**WORK TASK**
Please copy exactly the lines from the first in the records through the line that contains "cyan cross: (110, 92) -> (404, 136), moved", but not the pictures.

>>>

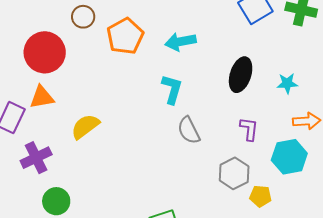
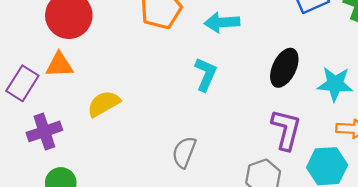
cyan star: (287, 83) -> (335, 84), size x1.5
purple L-shape: (249, 129) -> (286, 130), size x1.5
gray semicircle: (189, 130) -> (184, 152), moved, turned 40

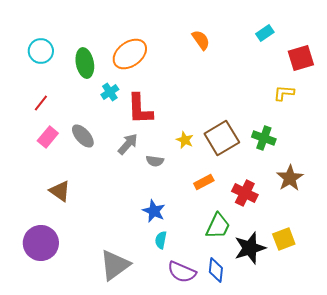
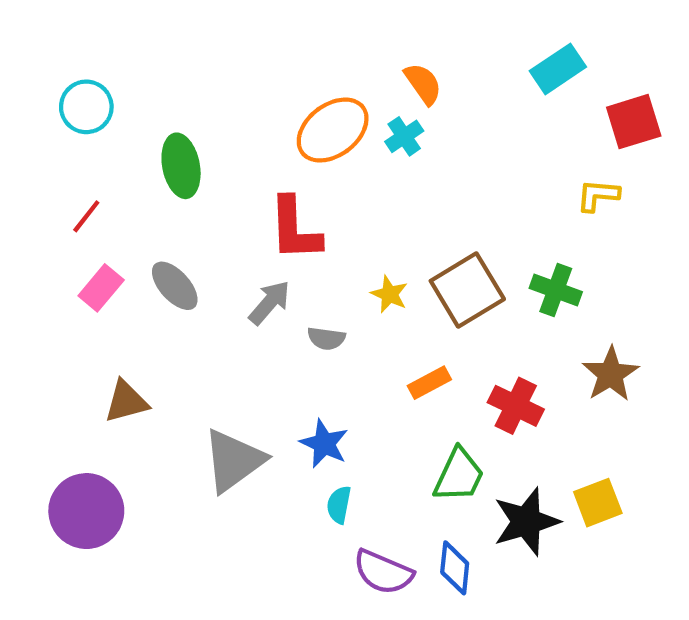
cyan rectangle: (265, 33) -> (558, 69), size x1.4
orange ellipse: (130, 54) -> (333, 130), moved
green ellipse: (85, 63) -> (181, 166), moved
cyan cross: (110, 92) -> (404, 136), moved
brown triangle: (60, 191) -> (126, 402), turned -50
gray triangle: (115, 265) -> (234, 461), moved

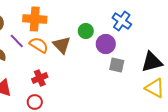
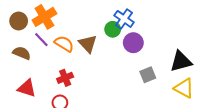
orange cross: (35, 19) -> (44, 17), moved, turned -35
blue cross: (122, 21) -> (124, 19), moved
gray square: (117, 65) -> (148, 75), moved, turned -35

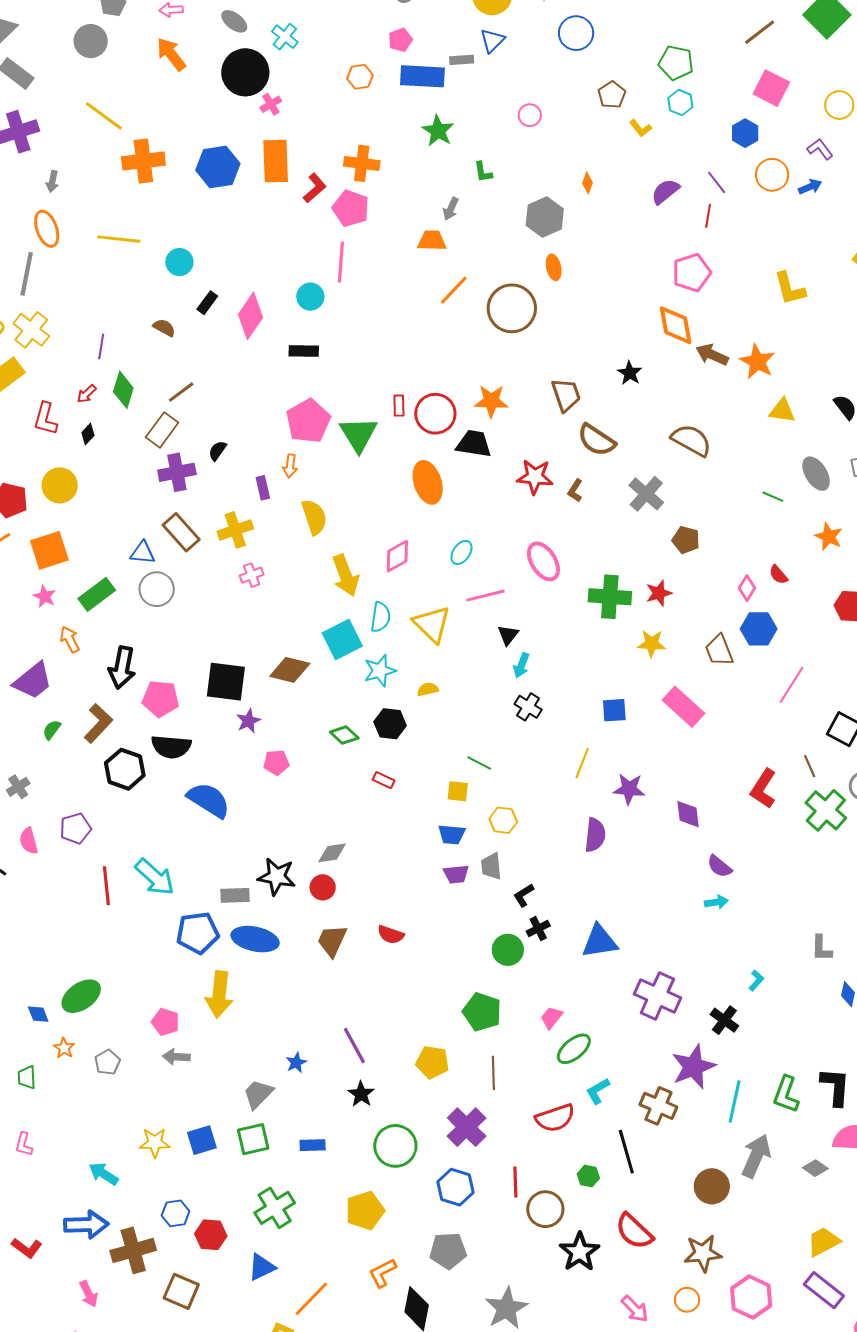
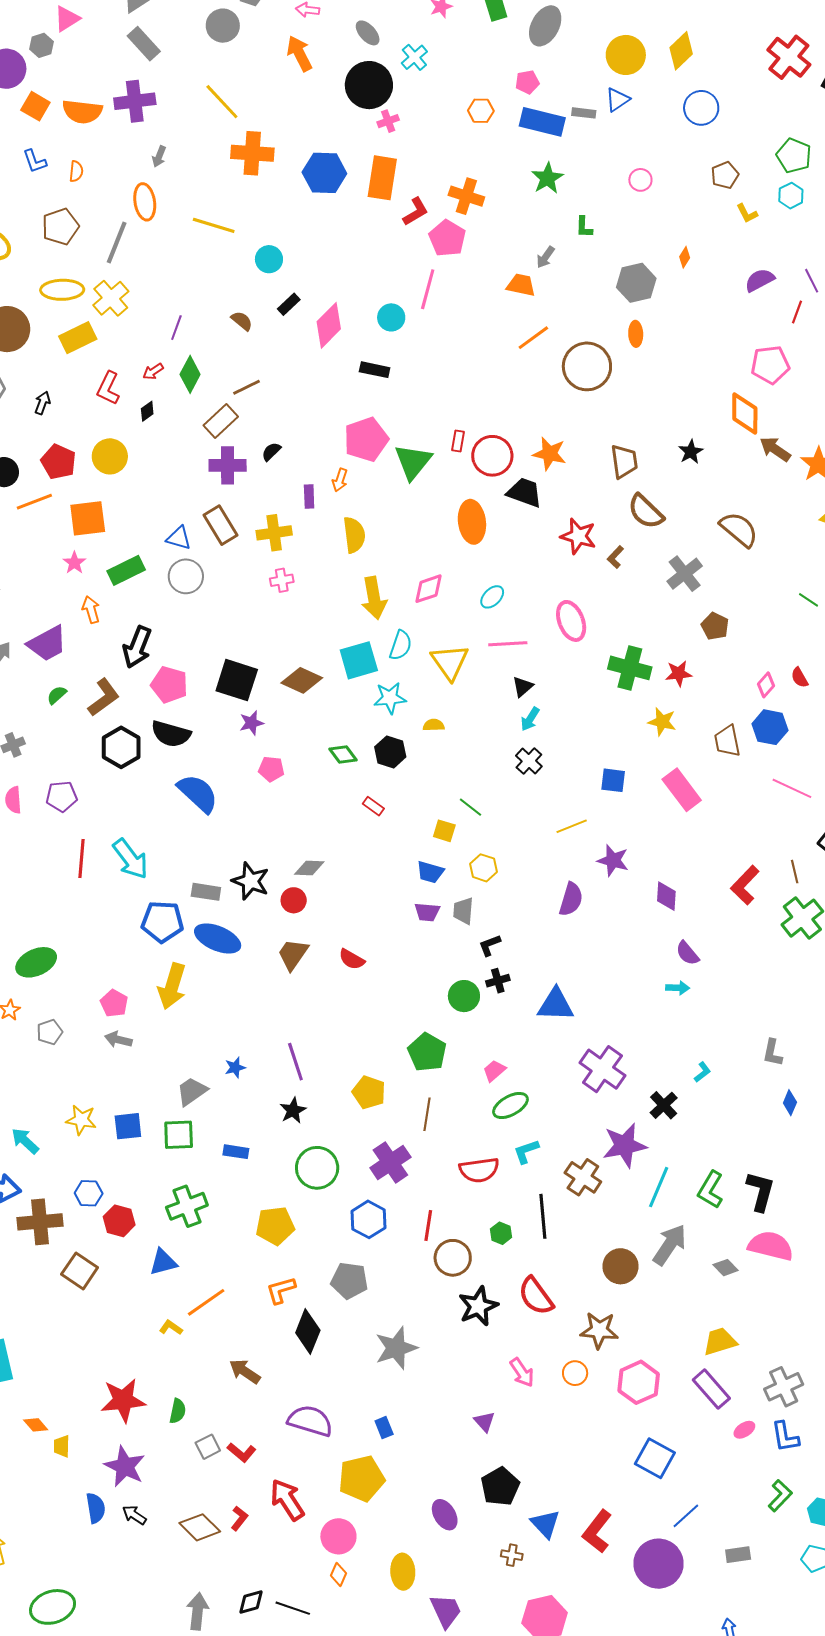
pink line: (792, 685) -> (792, 788), turned 72
yellow line: (582, 763) -> (572, 826), turned 36

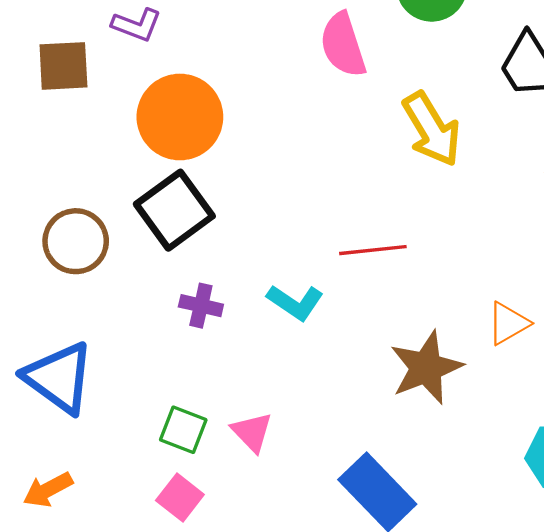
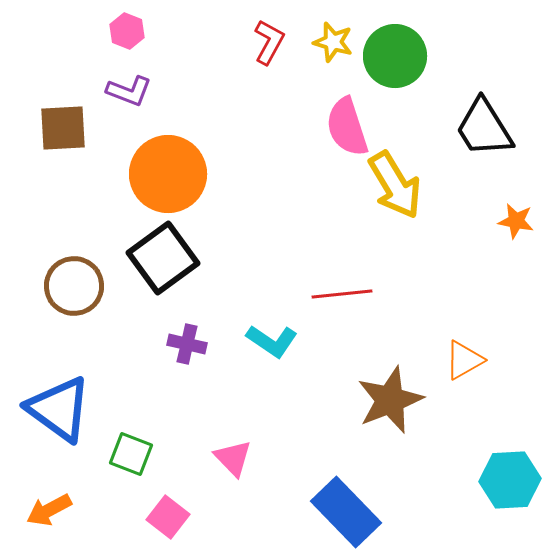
pink semicircle: (343, 45) -> (347, 127), moved
green square: (183, 430) -> (131, 454), moved

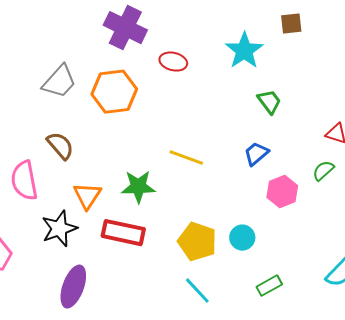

<<<

**SOLUTION**
cyan star: (287, 83) -> (335, 84), size x1.5
purple L-shape: (249, 129) -> (286, 130), size x1.5
gray semicircle: (189, 130) -> (184, 152), moved, turned 40

cyan rectangle: (265, 33) -> (558, 69), size x1.4
orange ellipse: (130, 54) -> (333, 130), moved
green ellipse: (85, 63) -> (181, 166), moved
cyan cross: (110, 92) -> (404, 136), moved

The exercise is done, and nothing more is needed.